BEGIN
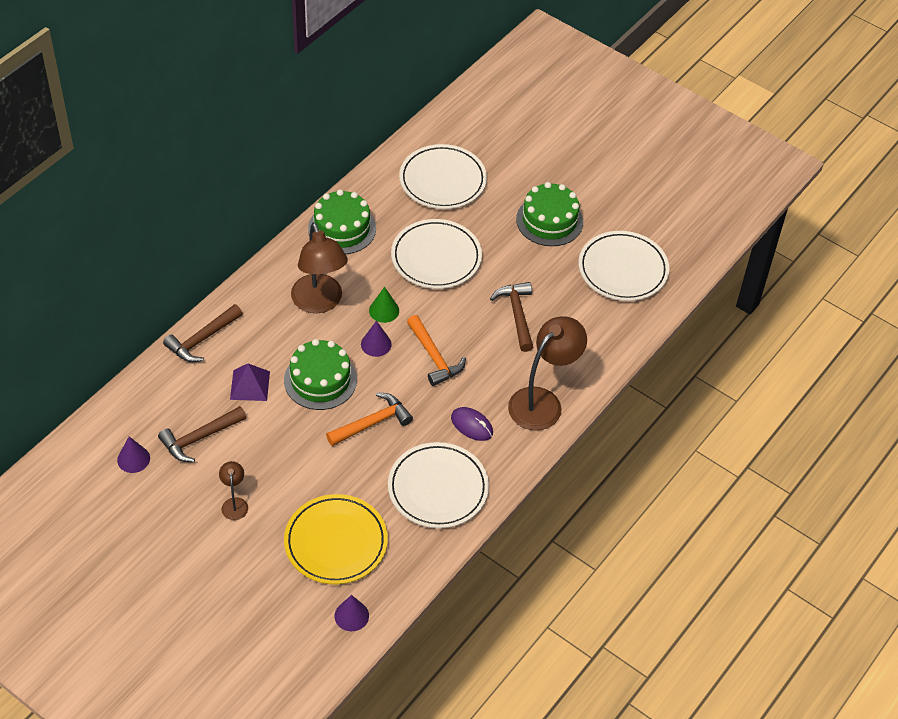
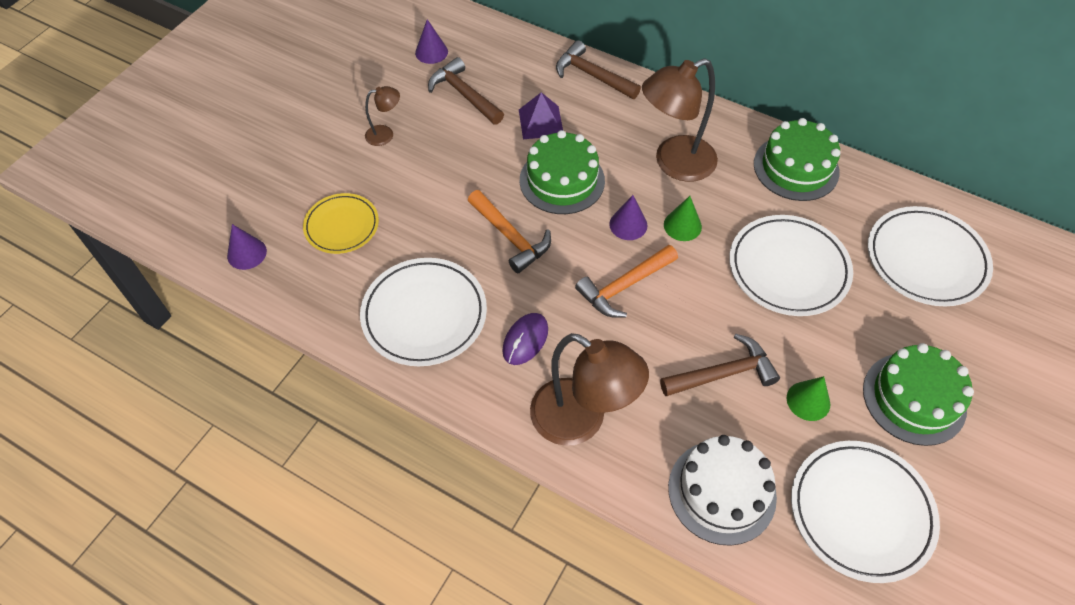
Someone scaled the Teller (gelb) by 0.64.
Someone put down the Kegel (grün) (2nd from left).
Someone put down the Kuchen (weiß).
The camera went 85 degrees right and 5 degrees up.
END
**TASK TO CARRY OUT**
Your answer must be the full listing, reproduced word for word, without its pictures.

**RESPONSE BELOW**
Someone scaled the Teller (gelb) by 0.64.
Someone put down the Kegel (grün) (2nd from left).
Someone put down the Kuchen (weiß).
The camera went 85 degrees right and 5 degrees up.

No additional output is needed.